TASK GOAL:
Each entry below should be returned exactly as is, with the pictures removed.

DATA SECTION:
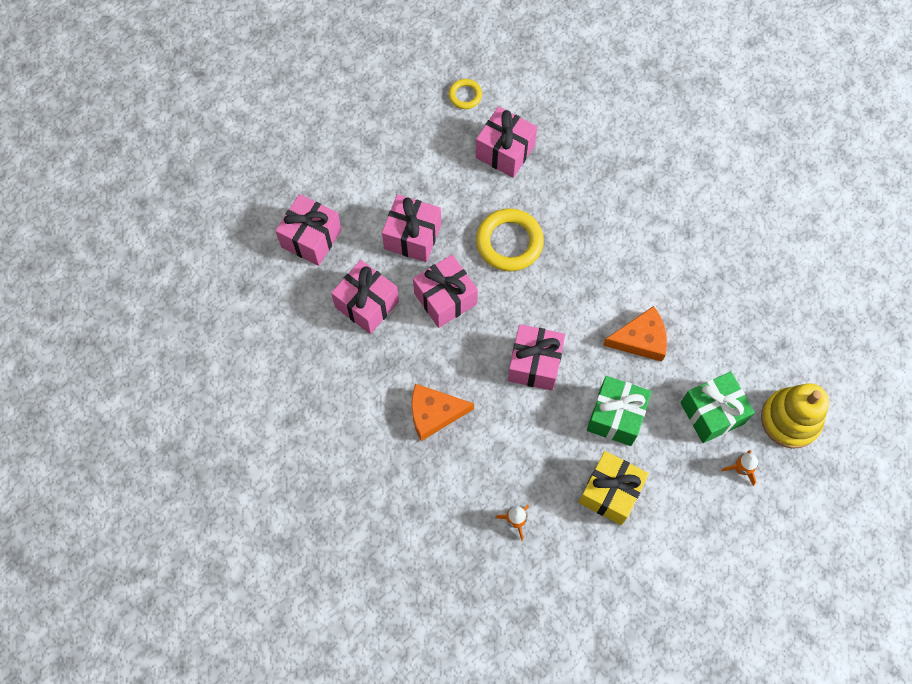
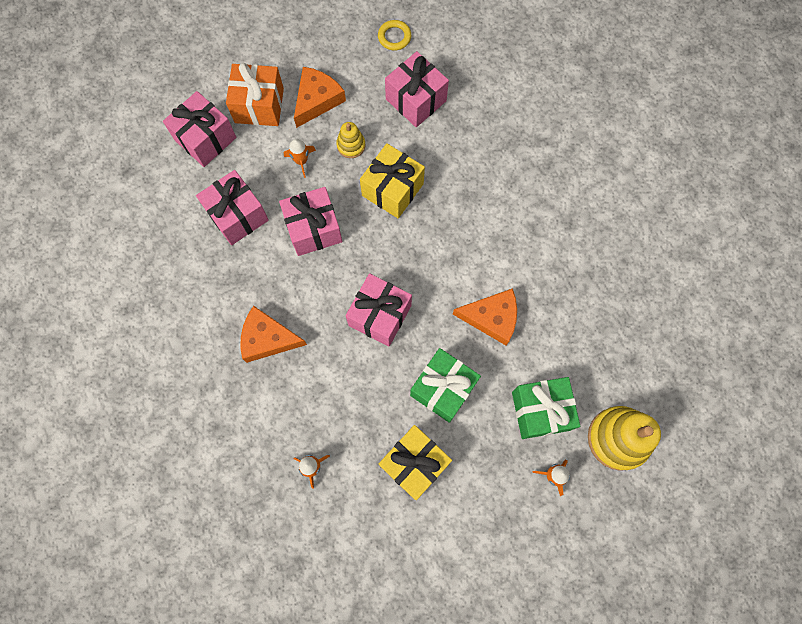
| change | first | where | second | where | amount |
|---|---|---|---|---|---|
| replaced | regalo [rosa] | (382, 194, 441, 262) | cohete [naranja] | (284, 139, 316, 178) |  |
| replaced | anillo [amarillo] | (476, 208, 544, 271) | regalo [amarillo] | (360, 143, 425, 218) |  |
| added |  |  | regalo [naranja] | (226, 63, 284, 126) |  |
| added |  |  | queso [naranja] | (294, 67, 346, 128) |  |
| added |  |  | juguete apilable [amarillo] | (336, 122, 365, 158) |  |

REPLY:
| change | first | where | second | where | amount |
|---|---|---|---|---|---|
| replaced | regalo [rosa] | (382, 194, 441, 262) | cohete [naranja] | (284, 139, 316, 178) |  |
| replaced | anillo [amarillo] | (476, 208, 544, 271) | regalo [amarillo] | (360, 143, 425, 218) |  |
| added |  |  | regalo [naranja] | (226, 63, 284, 126) |  |
| added |  |  | queso [naranja] | (294, 67, 346, 128) |  |
| added |  |  | juguete apilable [amarillo] | (336, 122, 365, 158) |  |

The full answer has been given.